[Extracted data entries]

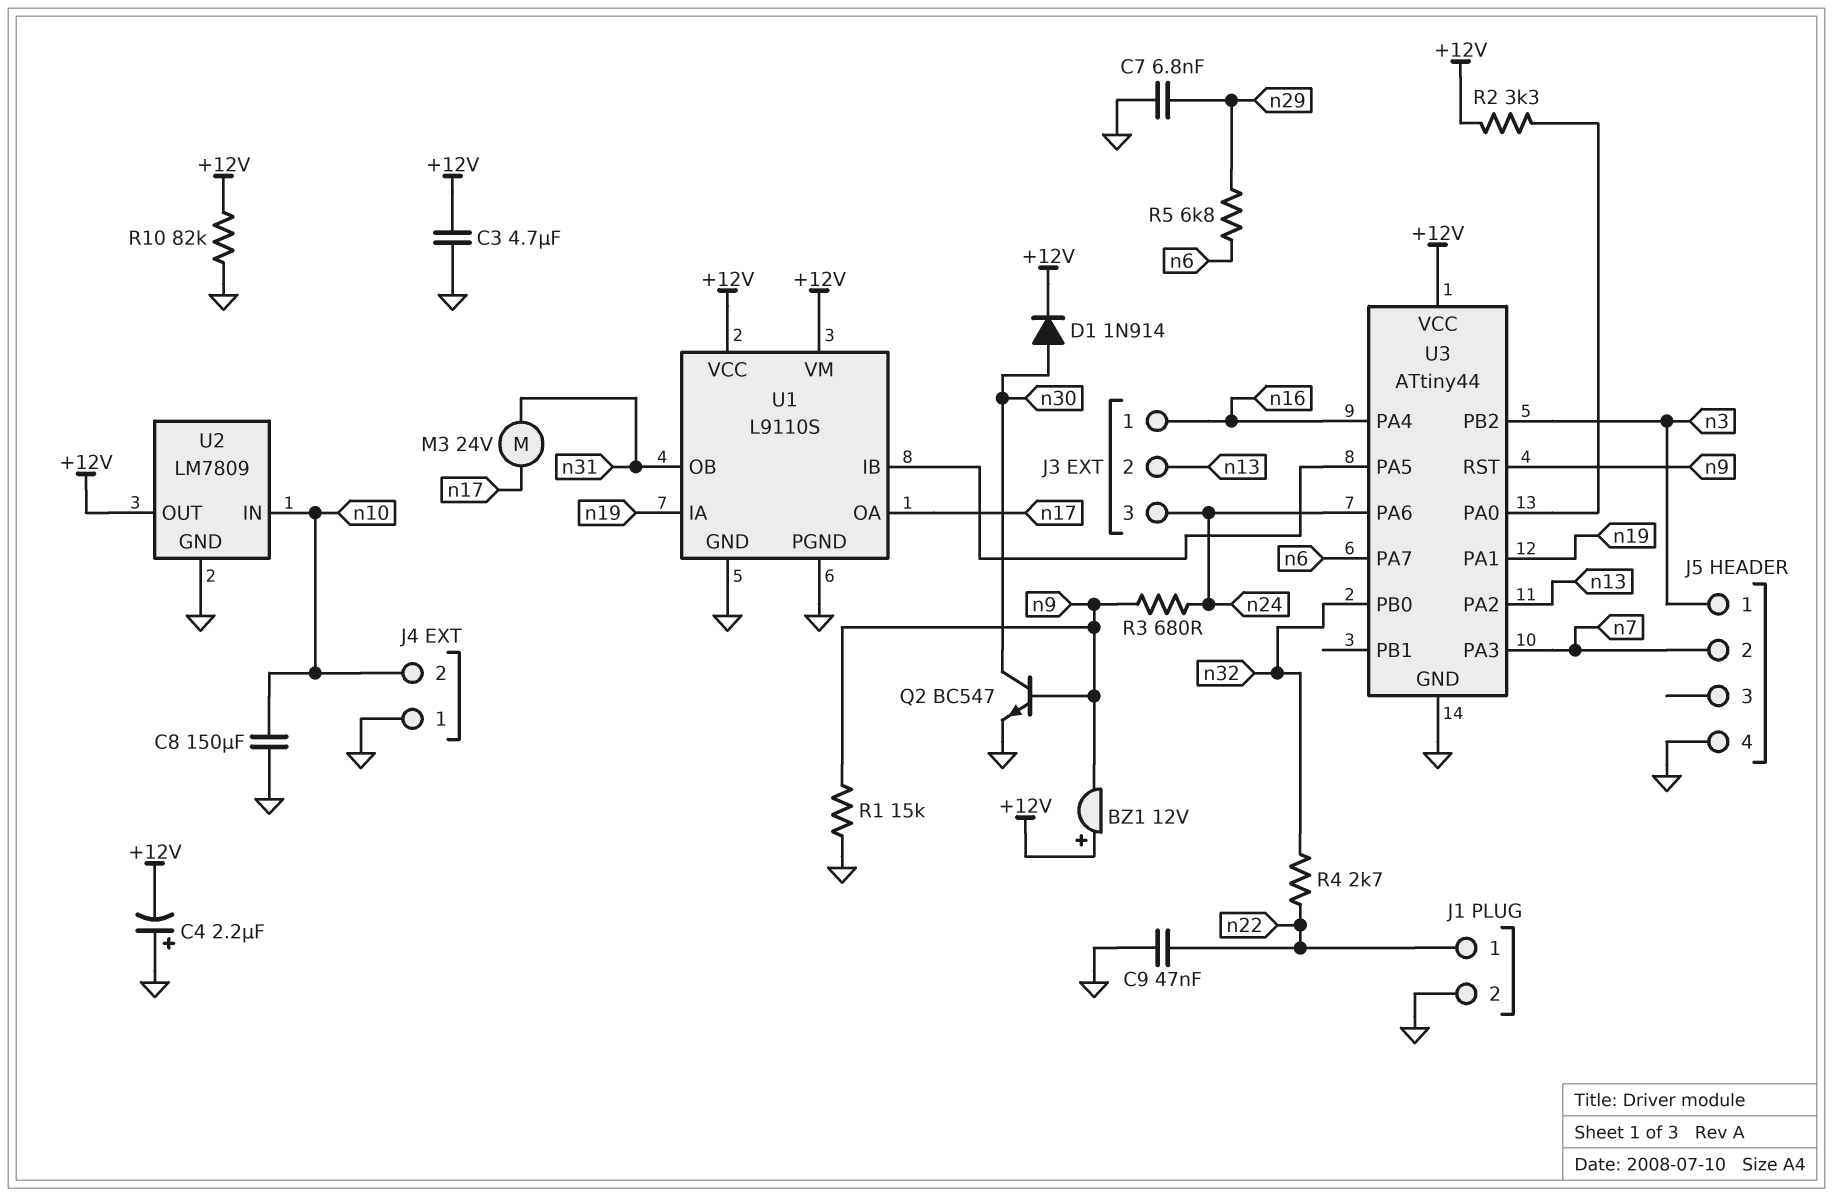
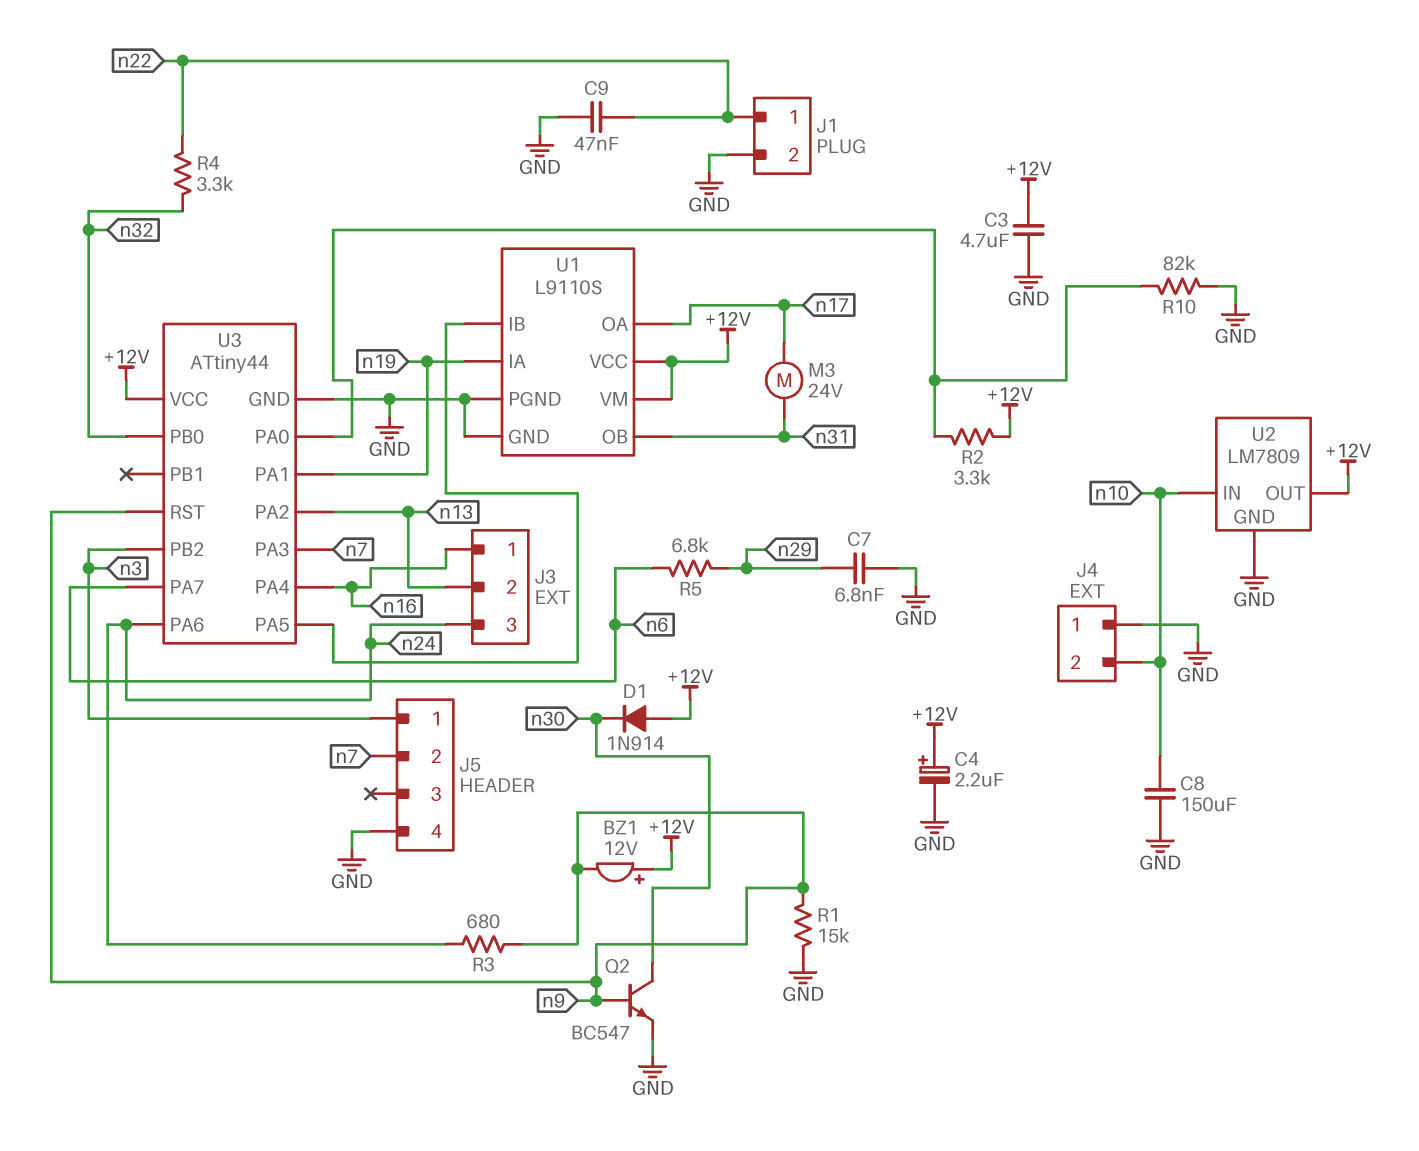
C4: 2.2uF (plus GND, minus +12V) -> 2.2uF (plus +12V, minus GND)
D1: diode 1N914 (A n30, K +12V) -> diode 1N914 (A +12V, K n30)
R4: 2.7k (n22, n32) -> 3.3k (n22, n32)
R10: 82k (+12V, GND) -> 82k (GND, U3/PA0)

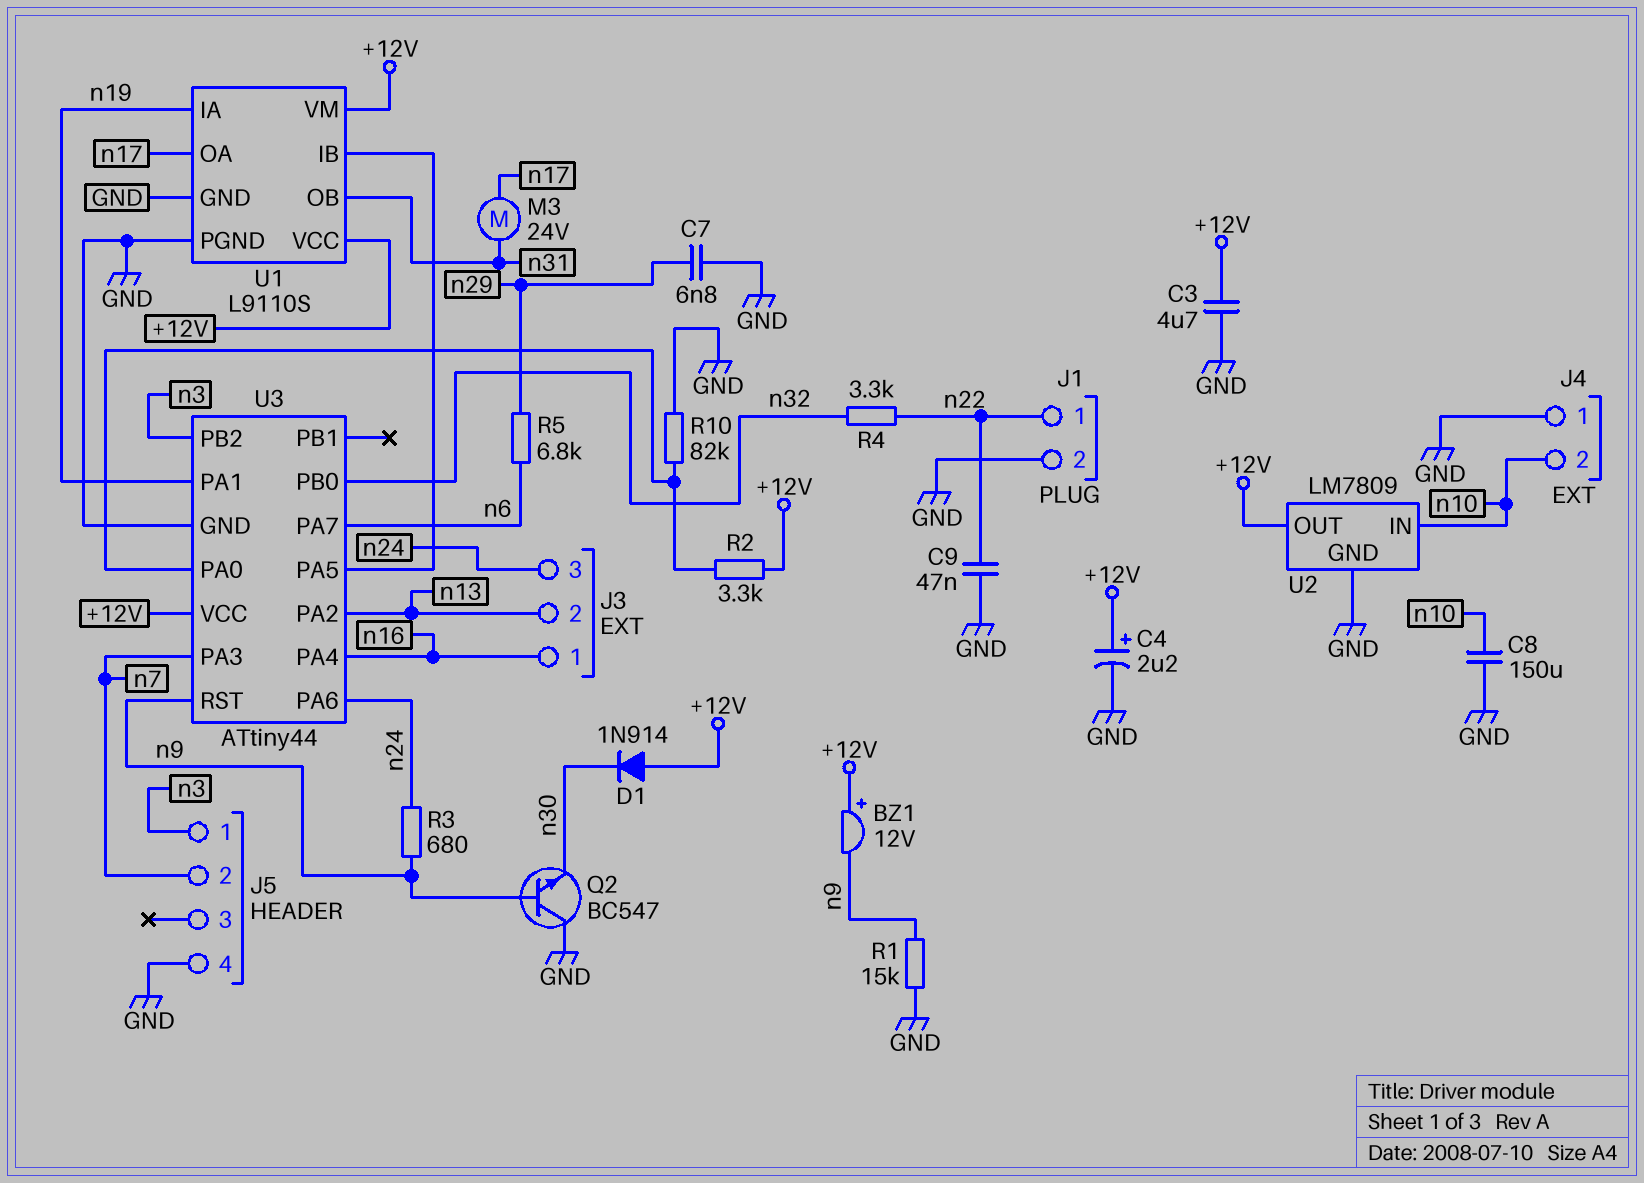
Q2: NPN BC547 (B n9, C n30, E GND) -> NPN BC547 (B n9, C GND, E n30)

§ **EXERCISE DIRECTIONS**: All of the entries above should be copied exactly, except for the pictures.

§ **WRITTEN SOLUTION**:
C4: 2.2uF (plus GND, minus +12V) -> 2.2uF (plus +12V, minus GND)
D1: diode 1N914 (A n30, K +12V) -> diode 1N914 (A +12V, K n30)
R4: 2.7k (n22, n32) -> 3.3k (n22, n32)
R10: 82k (+12V, GND) -> 82k (GND, U3/PA0)

Q2: NPN BC547 (B n9, C n30, E GND) -> NPN BC547 (B n9, C GND, E n30)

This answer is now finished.